● **Task brief**
In the listing that follows, locate the line containing "brown brick A6:B6" and the line containing "brown brick G5:I6". Retype exactly those two lines and every line between them, and nothing more.
+++ Given entries
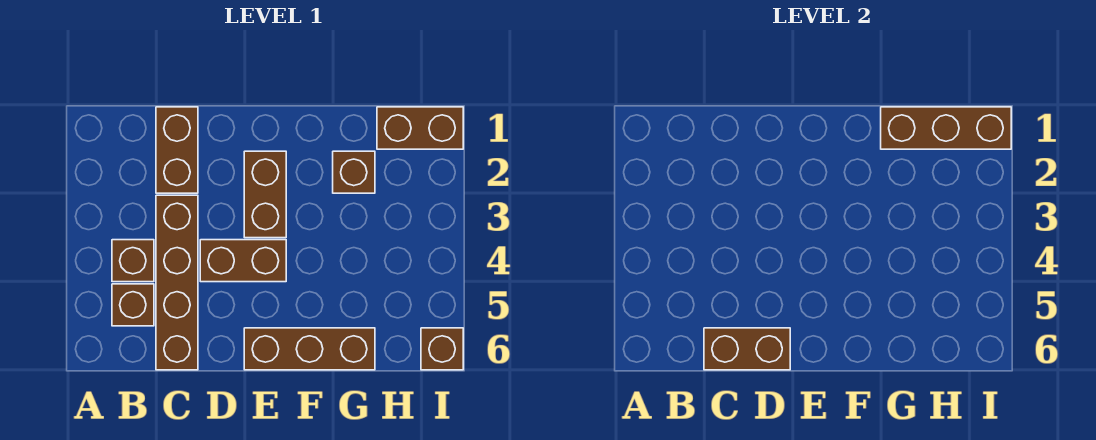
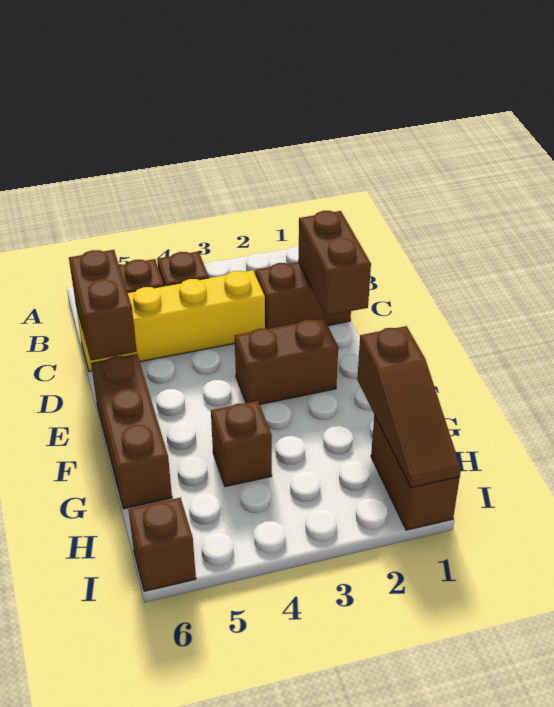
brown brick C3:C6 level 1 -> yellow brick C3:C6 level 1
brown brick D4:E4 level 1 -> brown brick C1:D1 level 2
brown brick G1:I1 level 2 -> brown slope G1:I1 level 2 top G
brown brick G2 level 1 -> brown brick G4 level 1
++++++
+++ Given entries
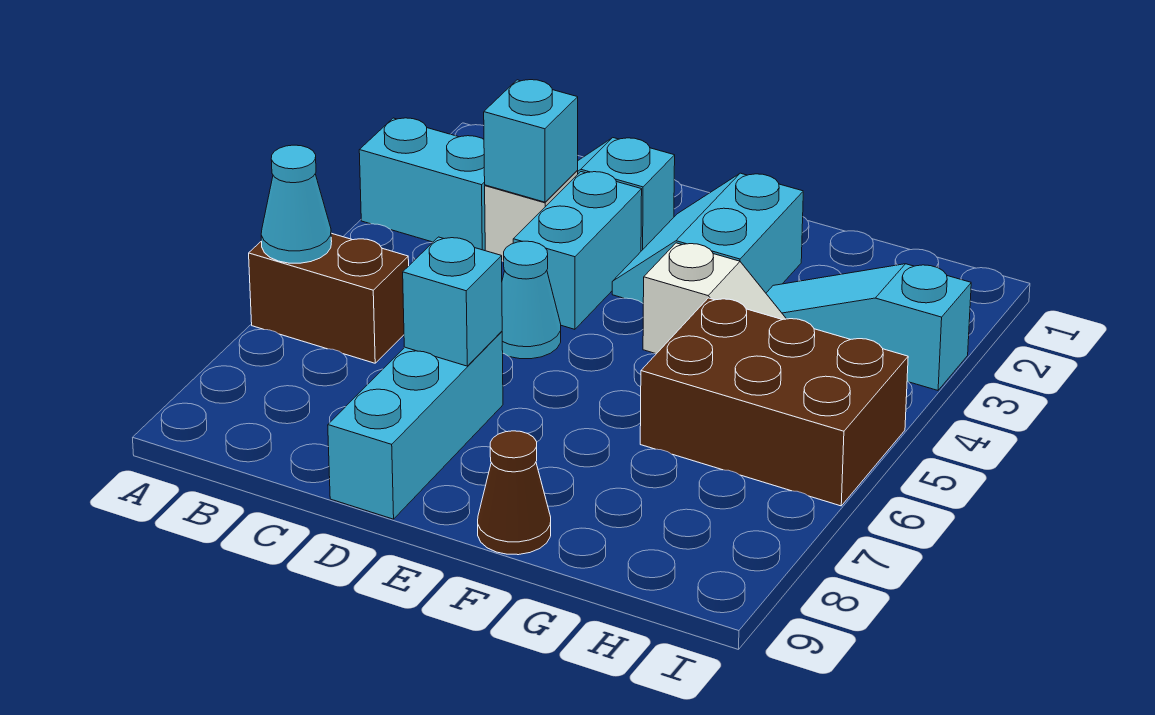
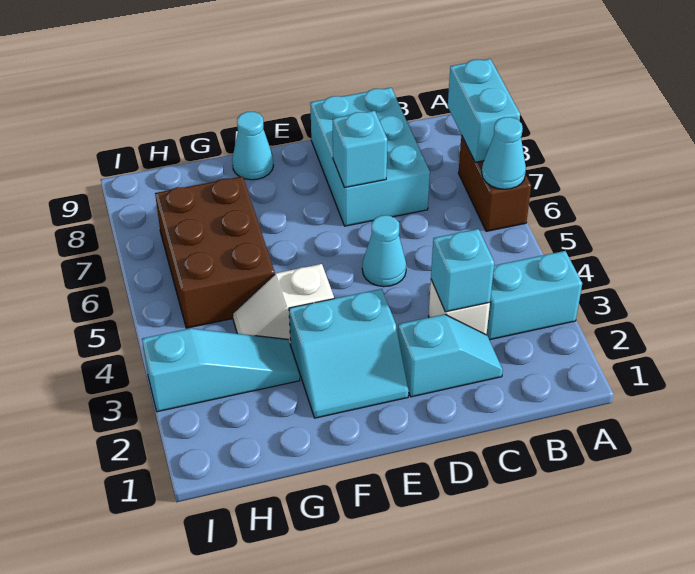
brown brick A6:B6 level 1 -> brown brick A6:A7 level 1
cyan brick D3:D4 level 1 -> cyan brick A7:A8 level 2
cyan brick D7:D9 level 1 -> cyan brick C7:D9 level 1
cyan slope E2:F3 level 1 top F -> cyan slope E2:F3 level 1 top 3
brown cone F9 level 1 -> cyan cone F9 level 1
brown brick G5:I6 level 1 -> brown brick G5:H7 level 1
++++++
● **Response to the exercise**
brown brick A6:B6 level 1 -> brown brick A6:A7 level 1
cyan brick D3:D4 level 1 -> cyan brick A7:A8 level 2
cyan brick D7:D9 level 1 -> cyan brick C7:D9 level 1
cyan slope E2:F3 level 1 top F -> cyan slope E2:F3 level 1 top 3
brown cone F9 level 1 -> cyan cone F9 level 1
brown brick G5:I6 level 1 -> brown brick G5:H7 level 1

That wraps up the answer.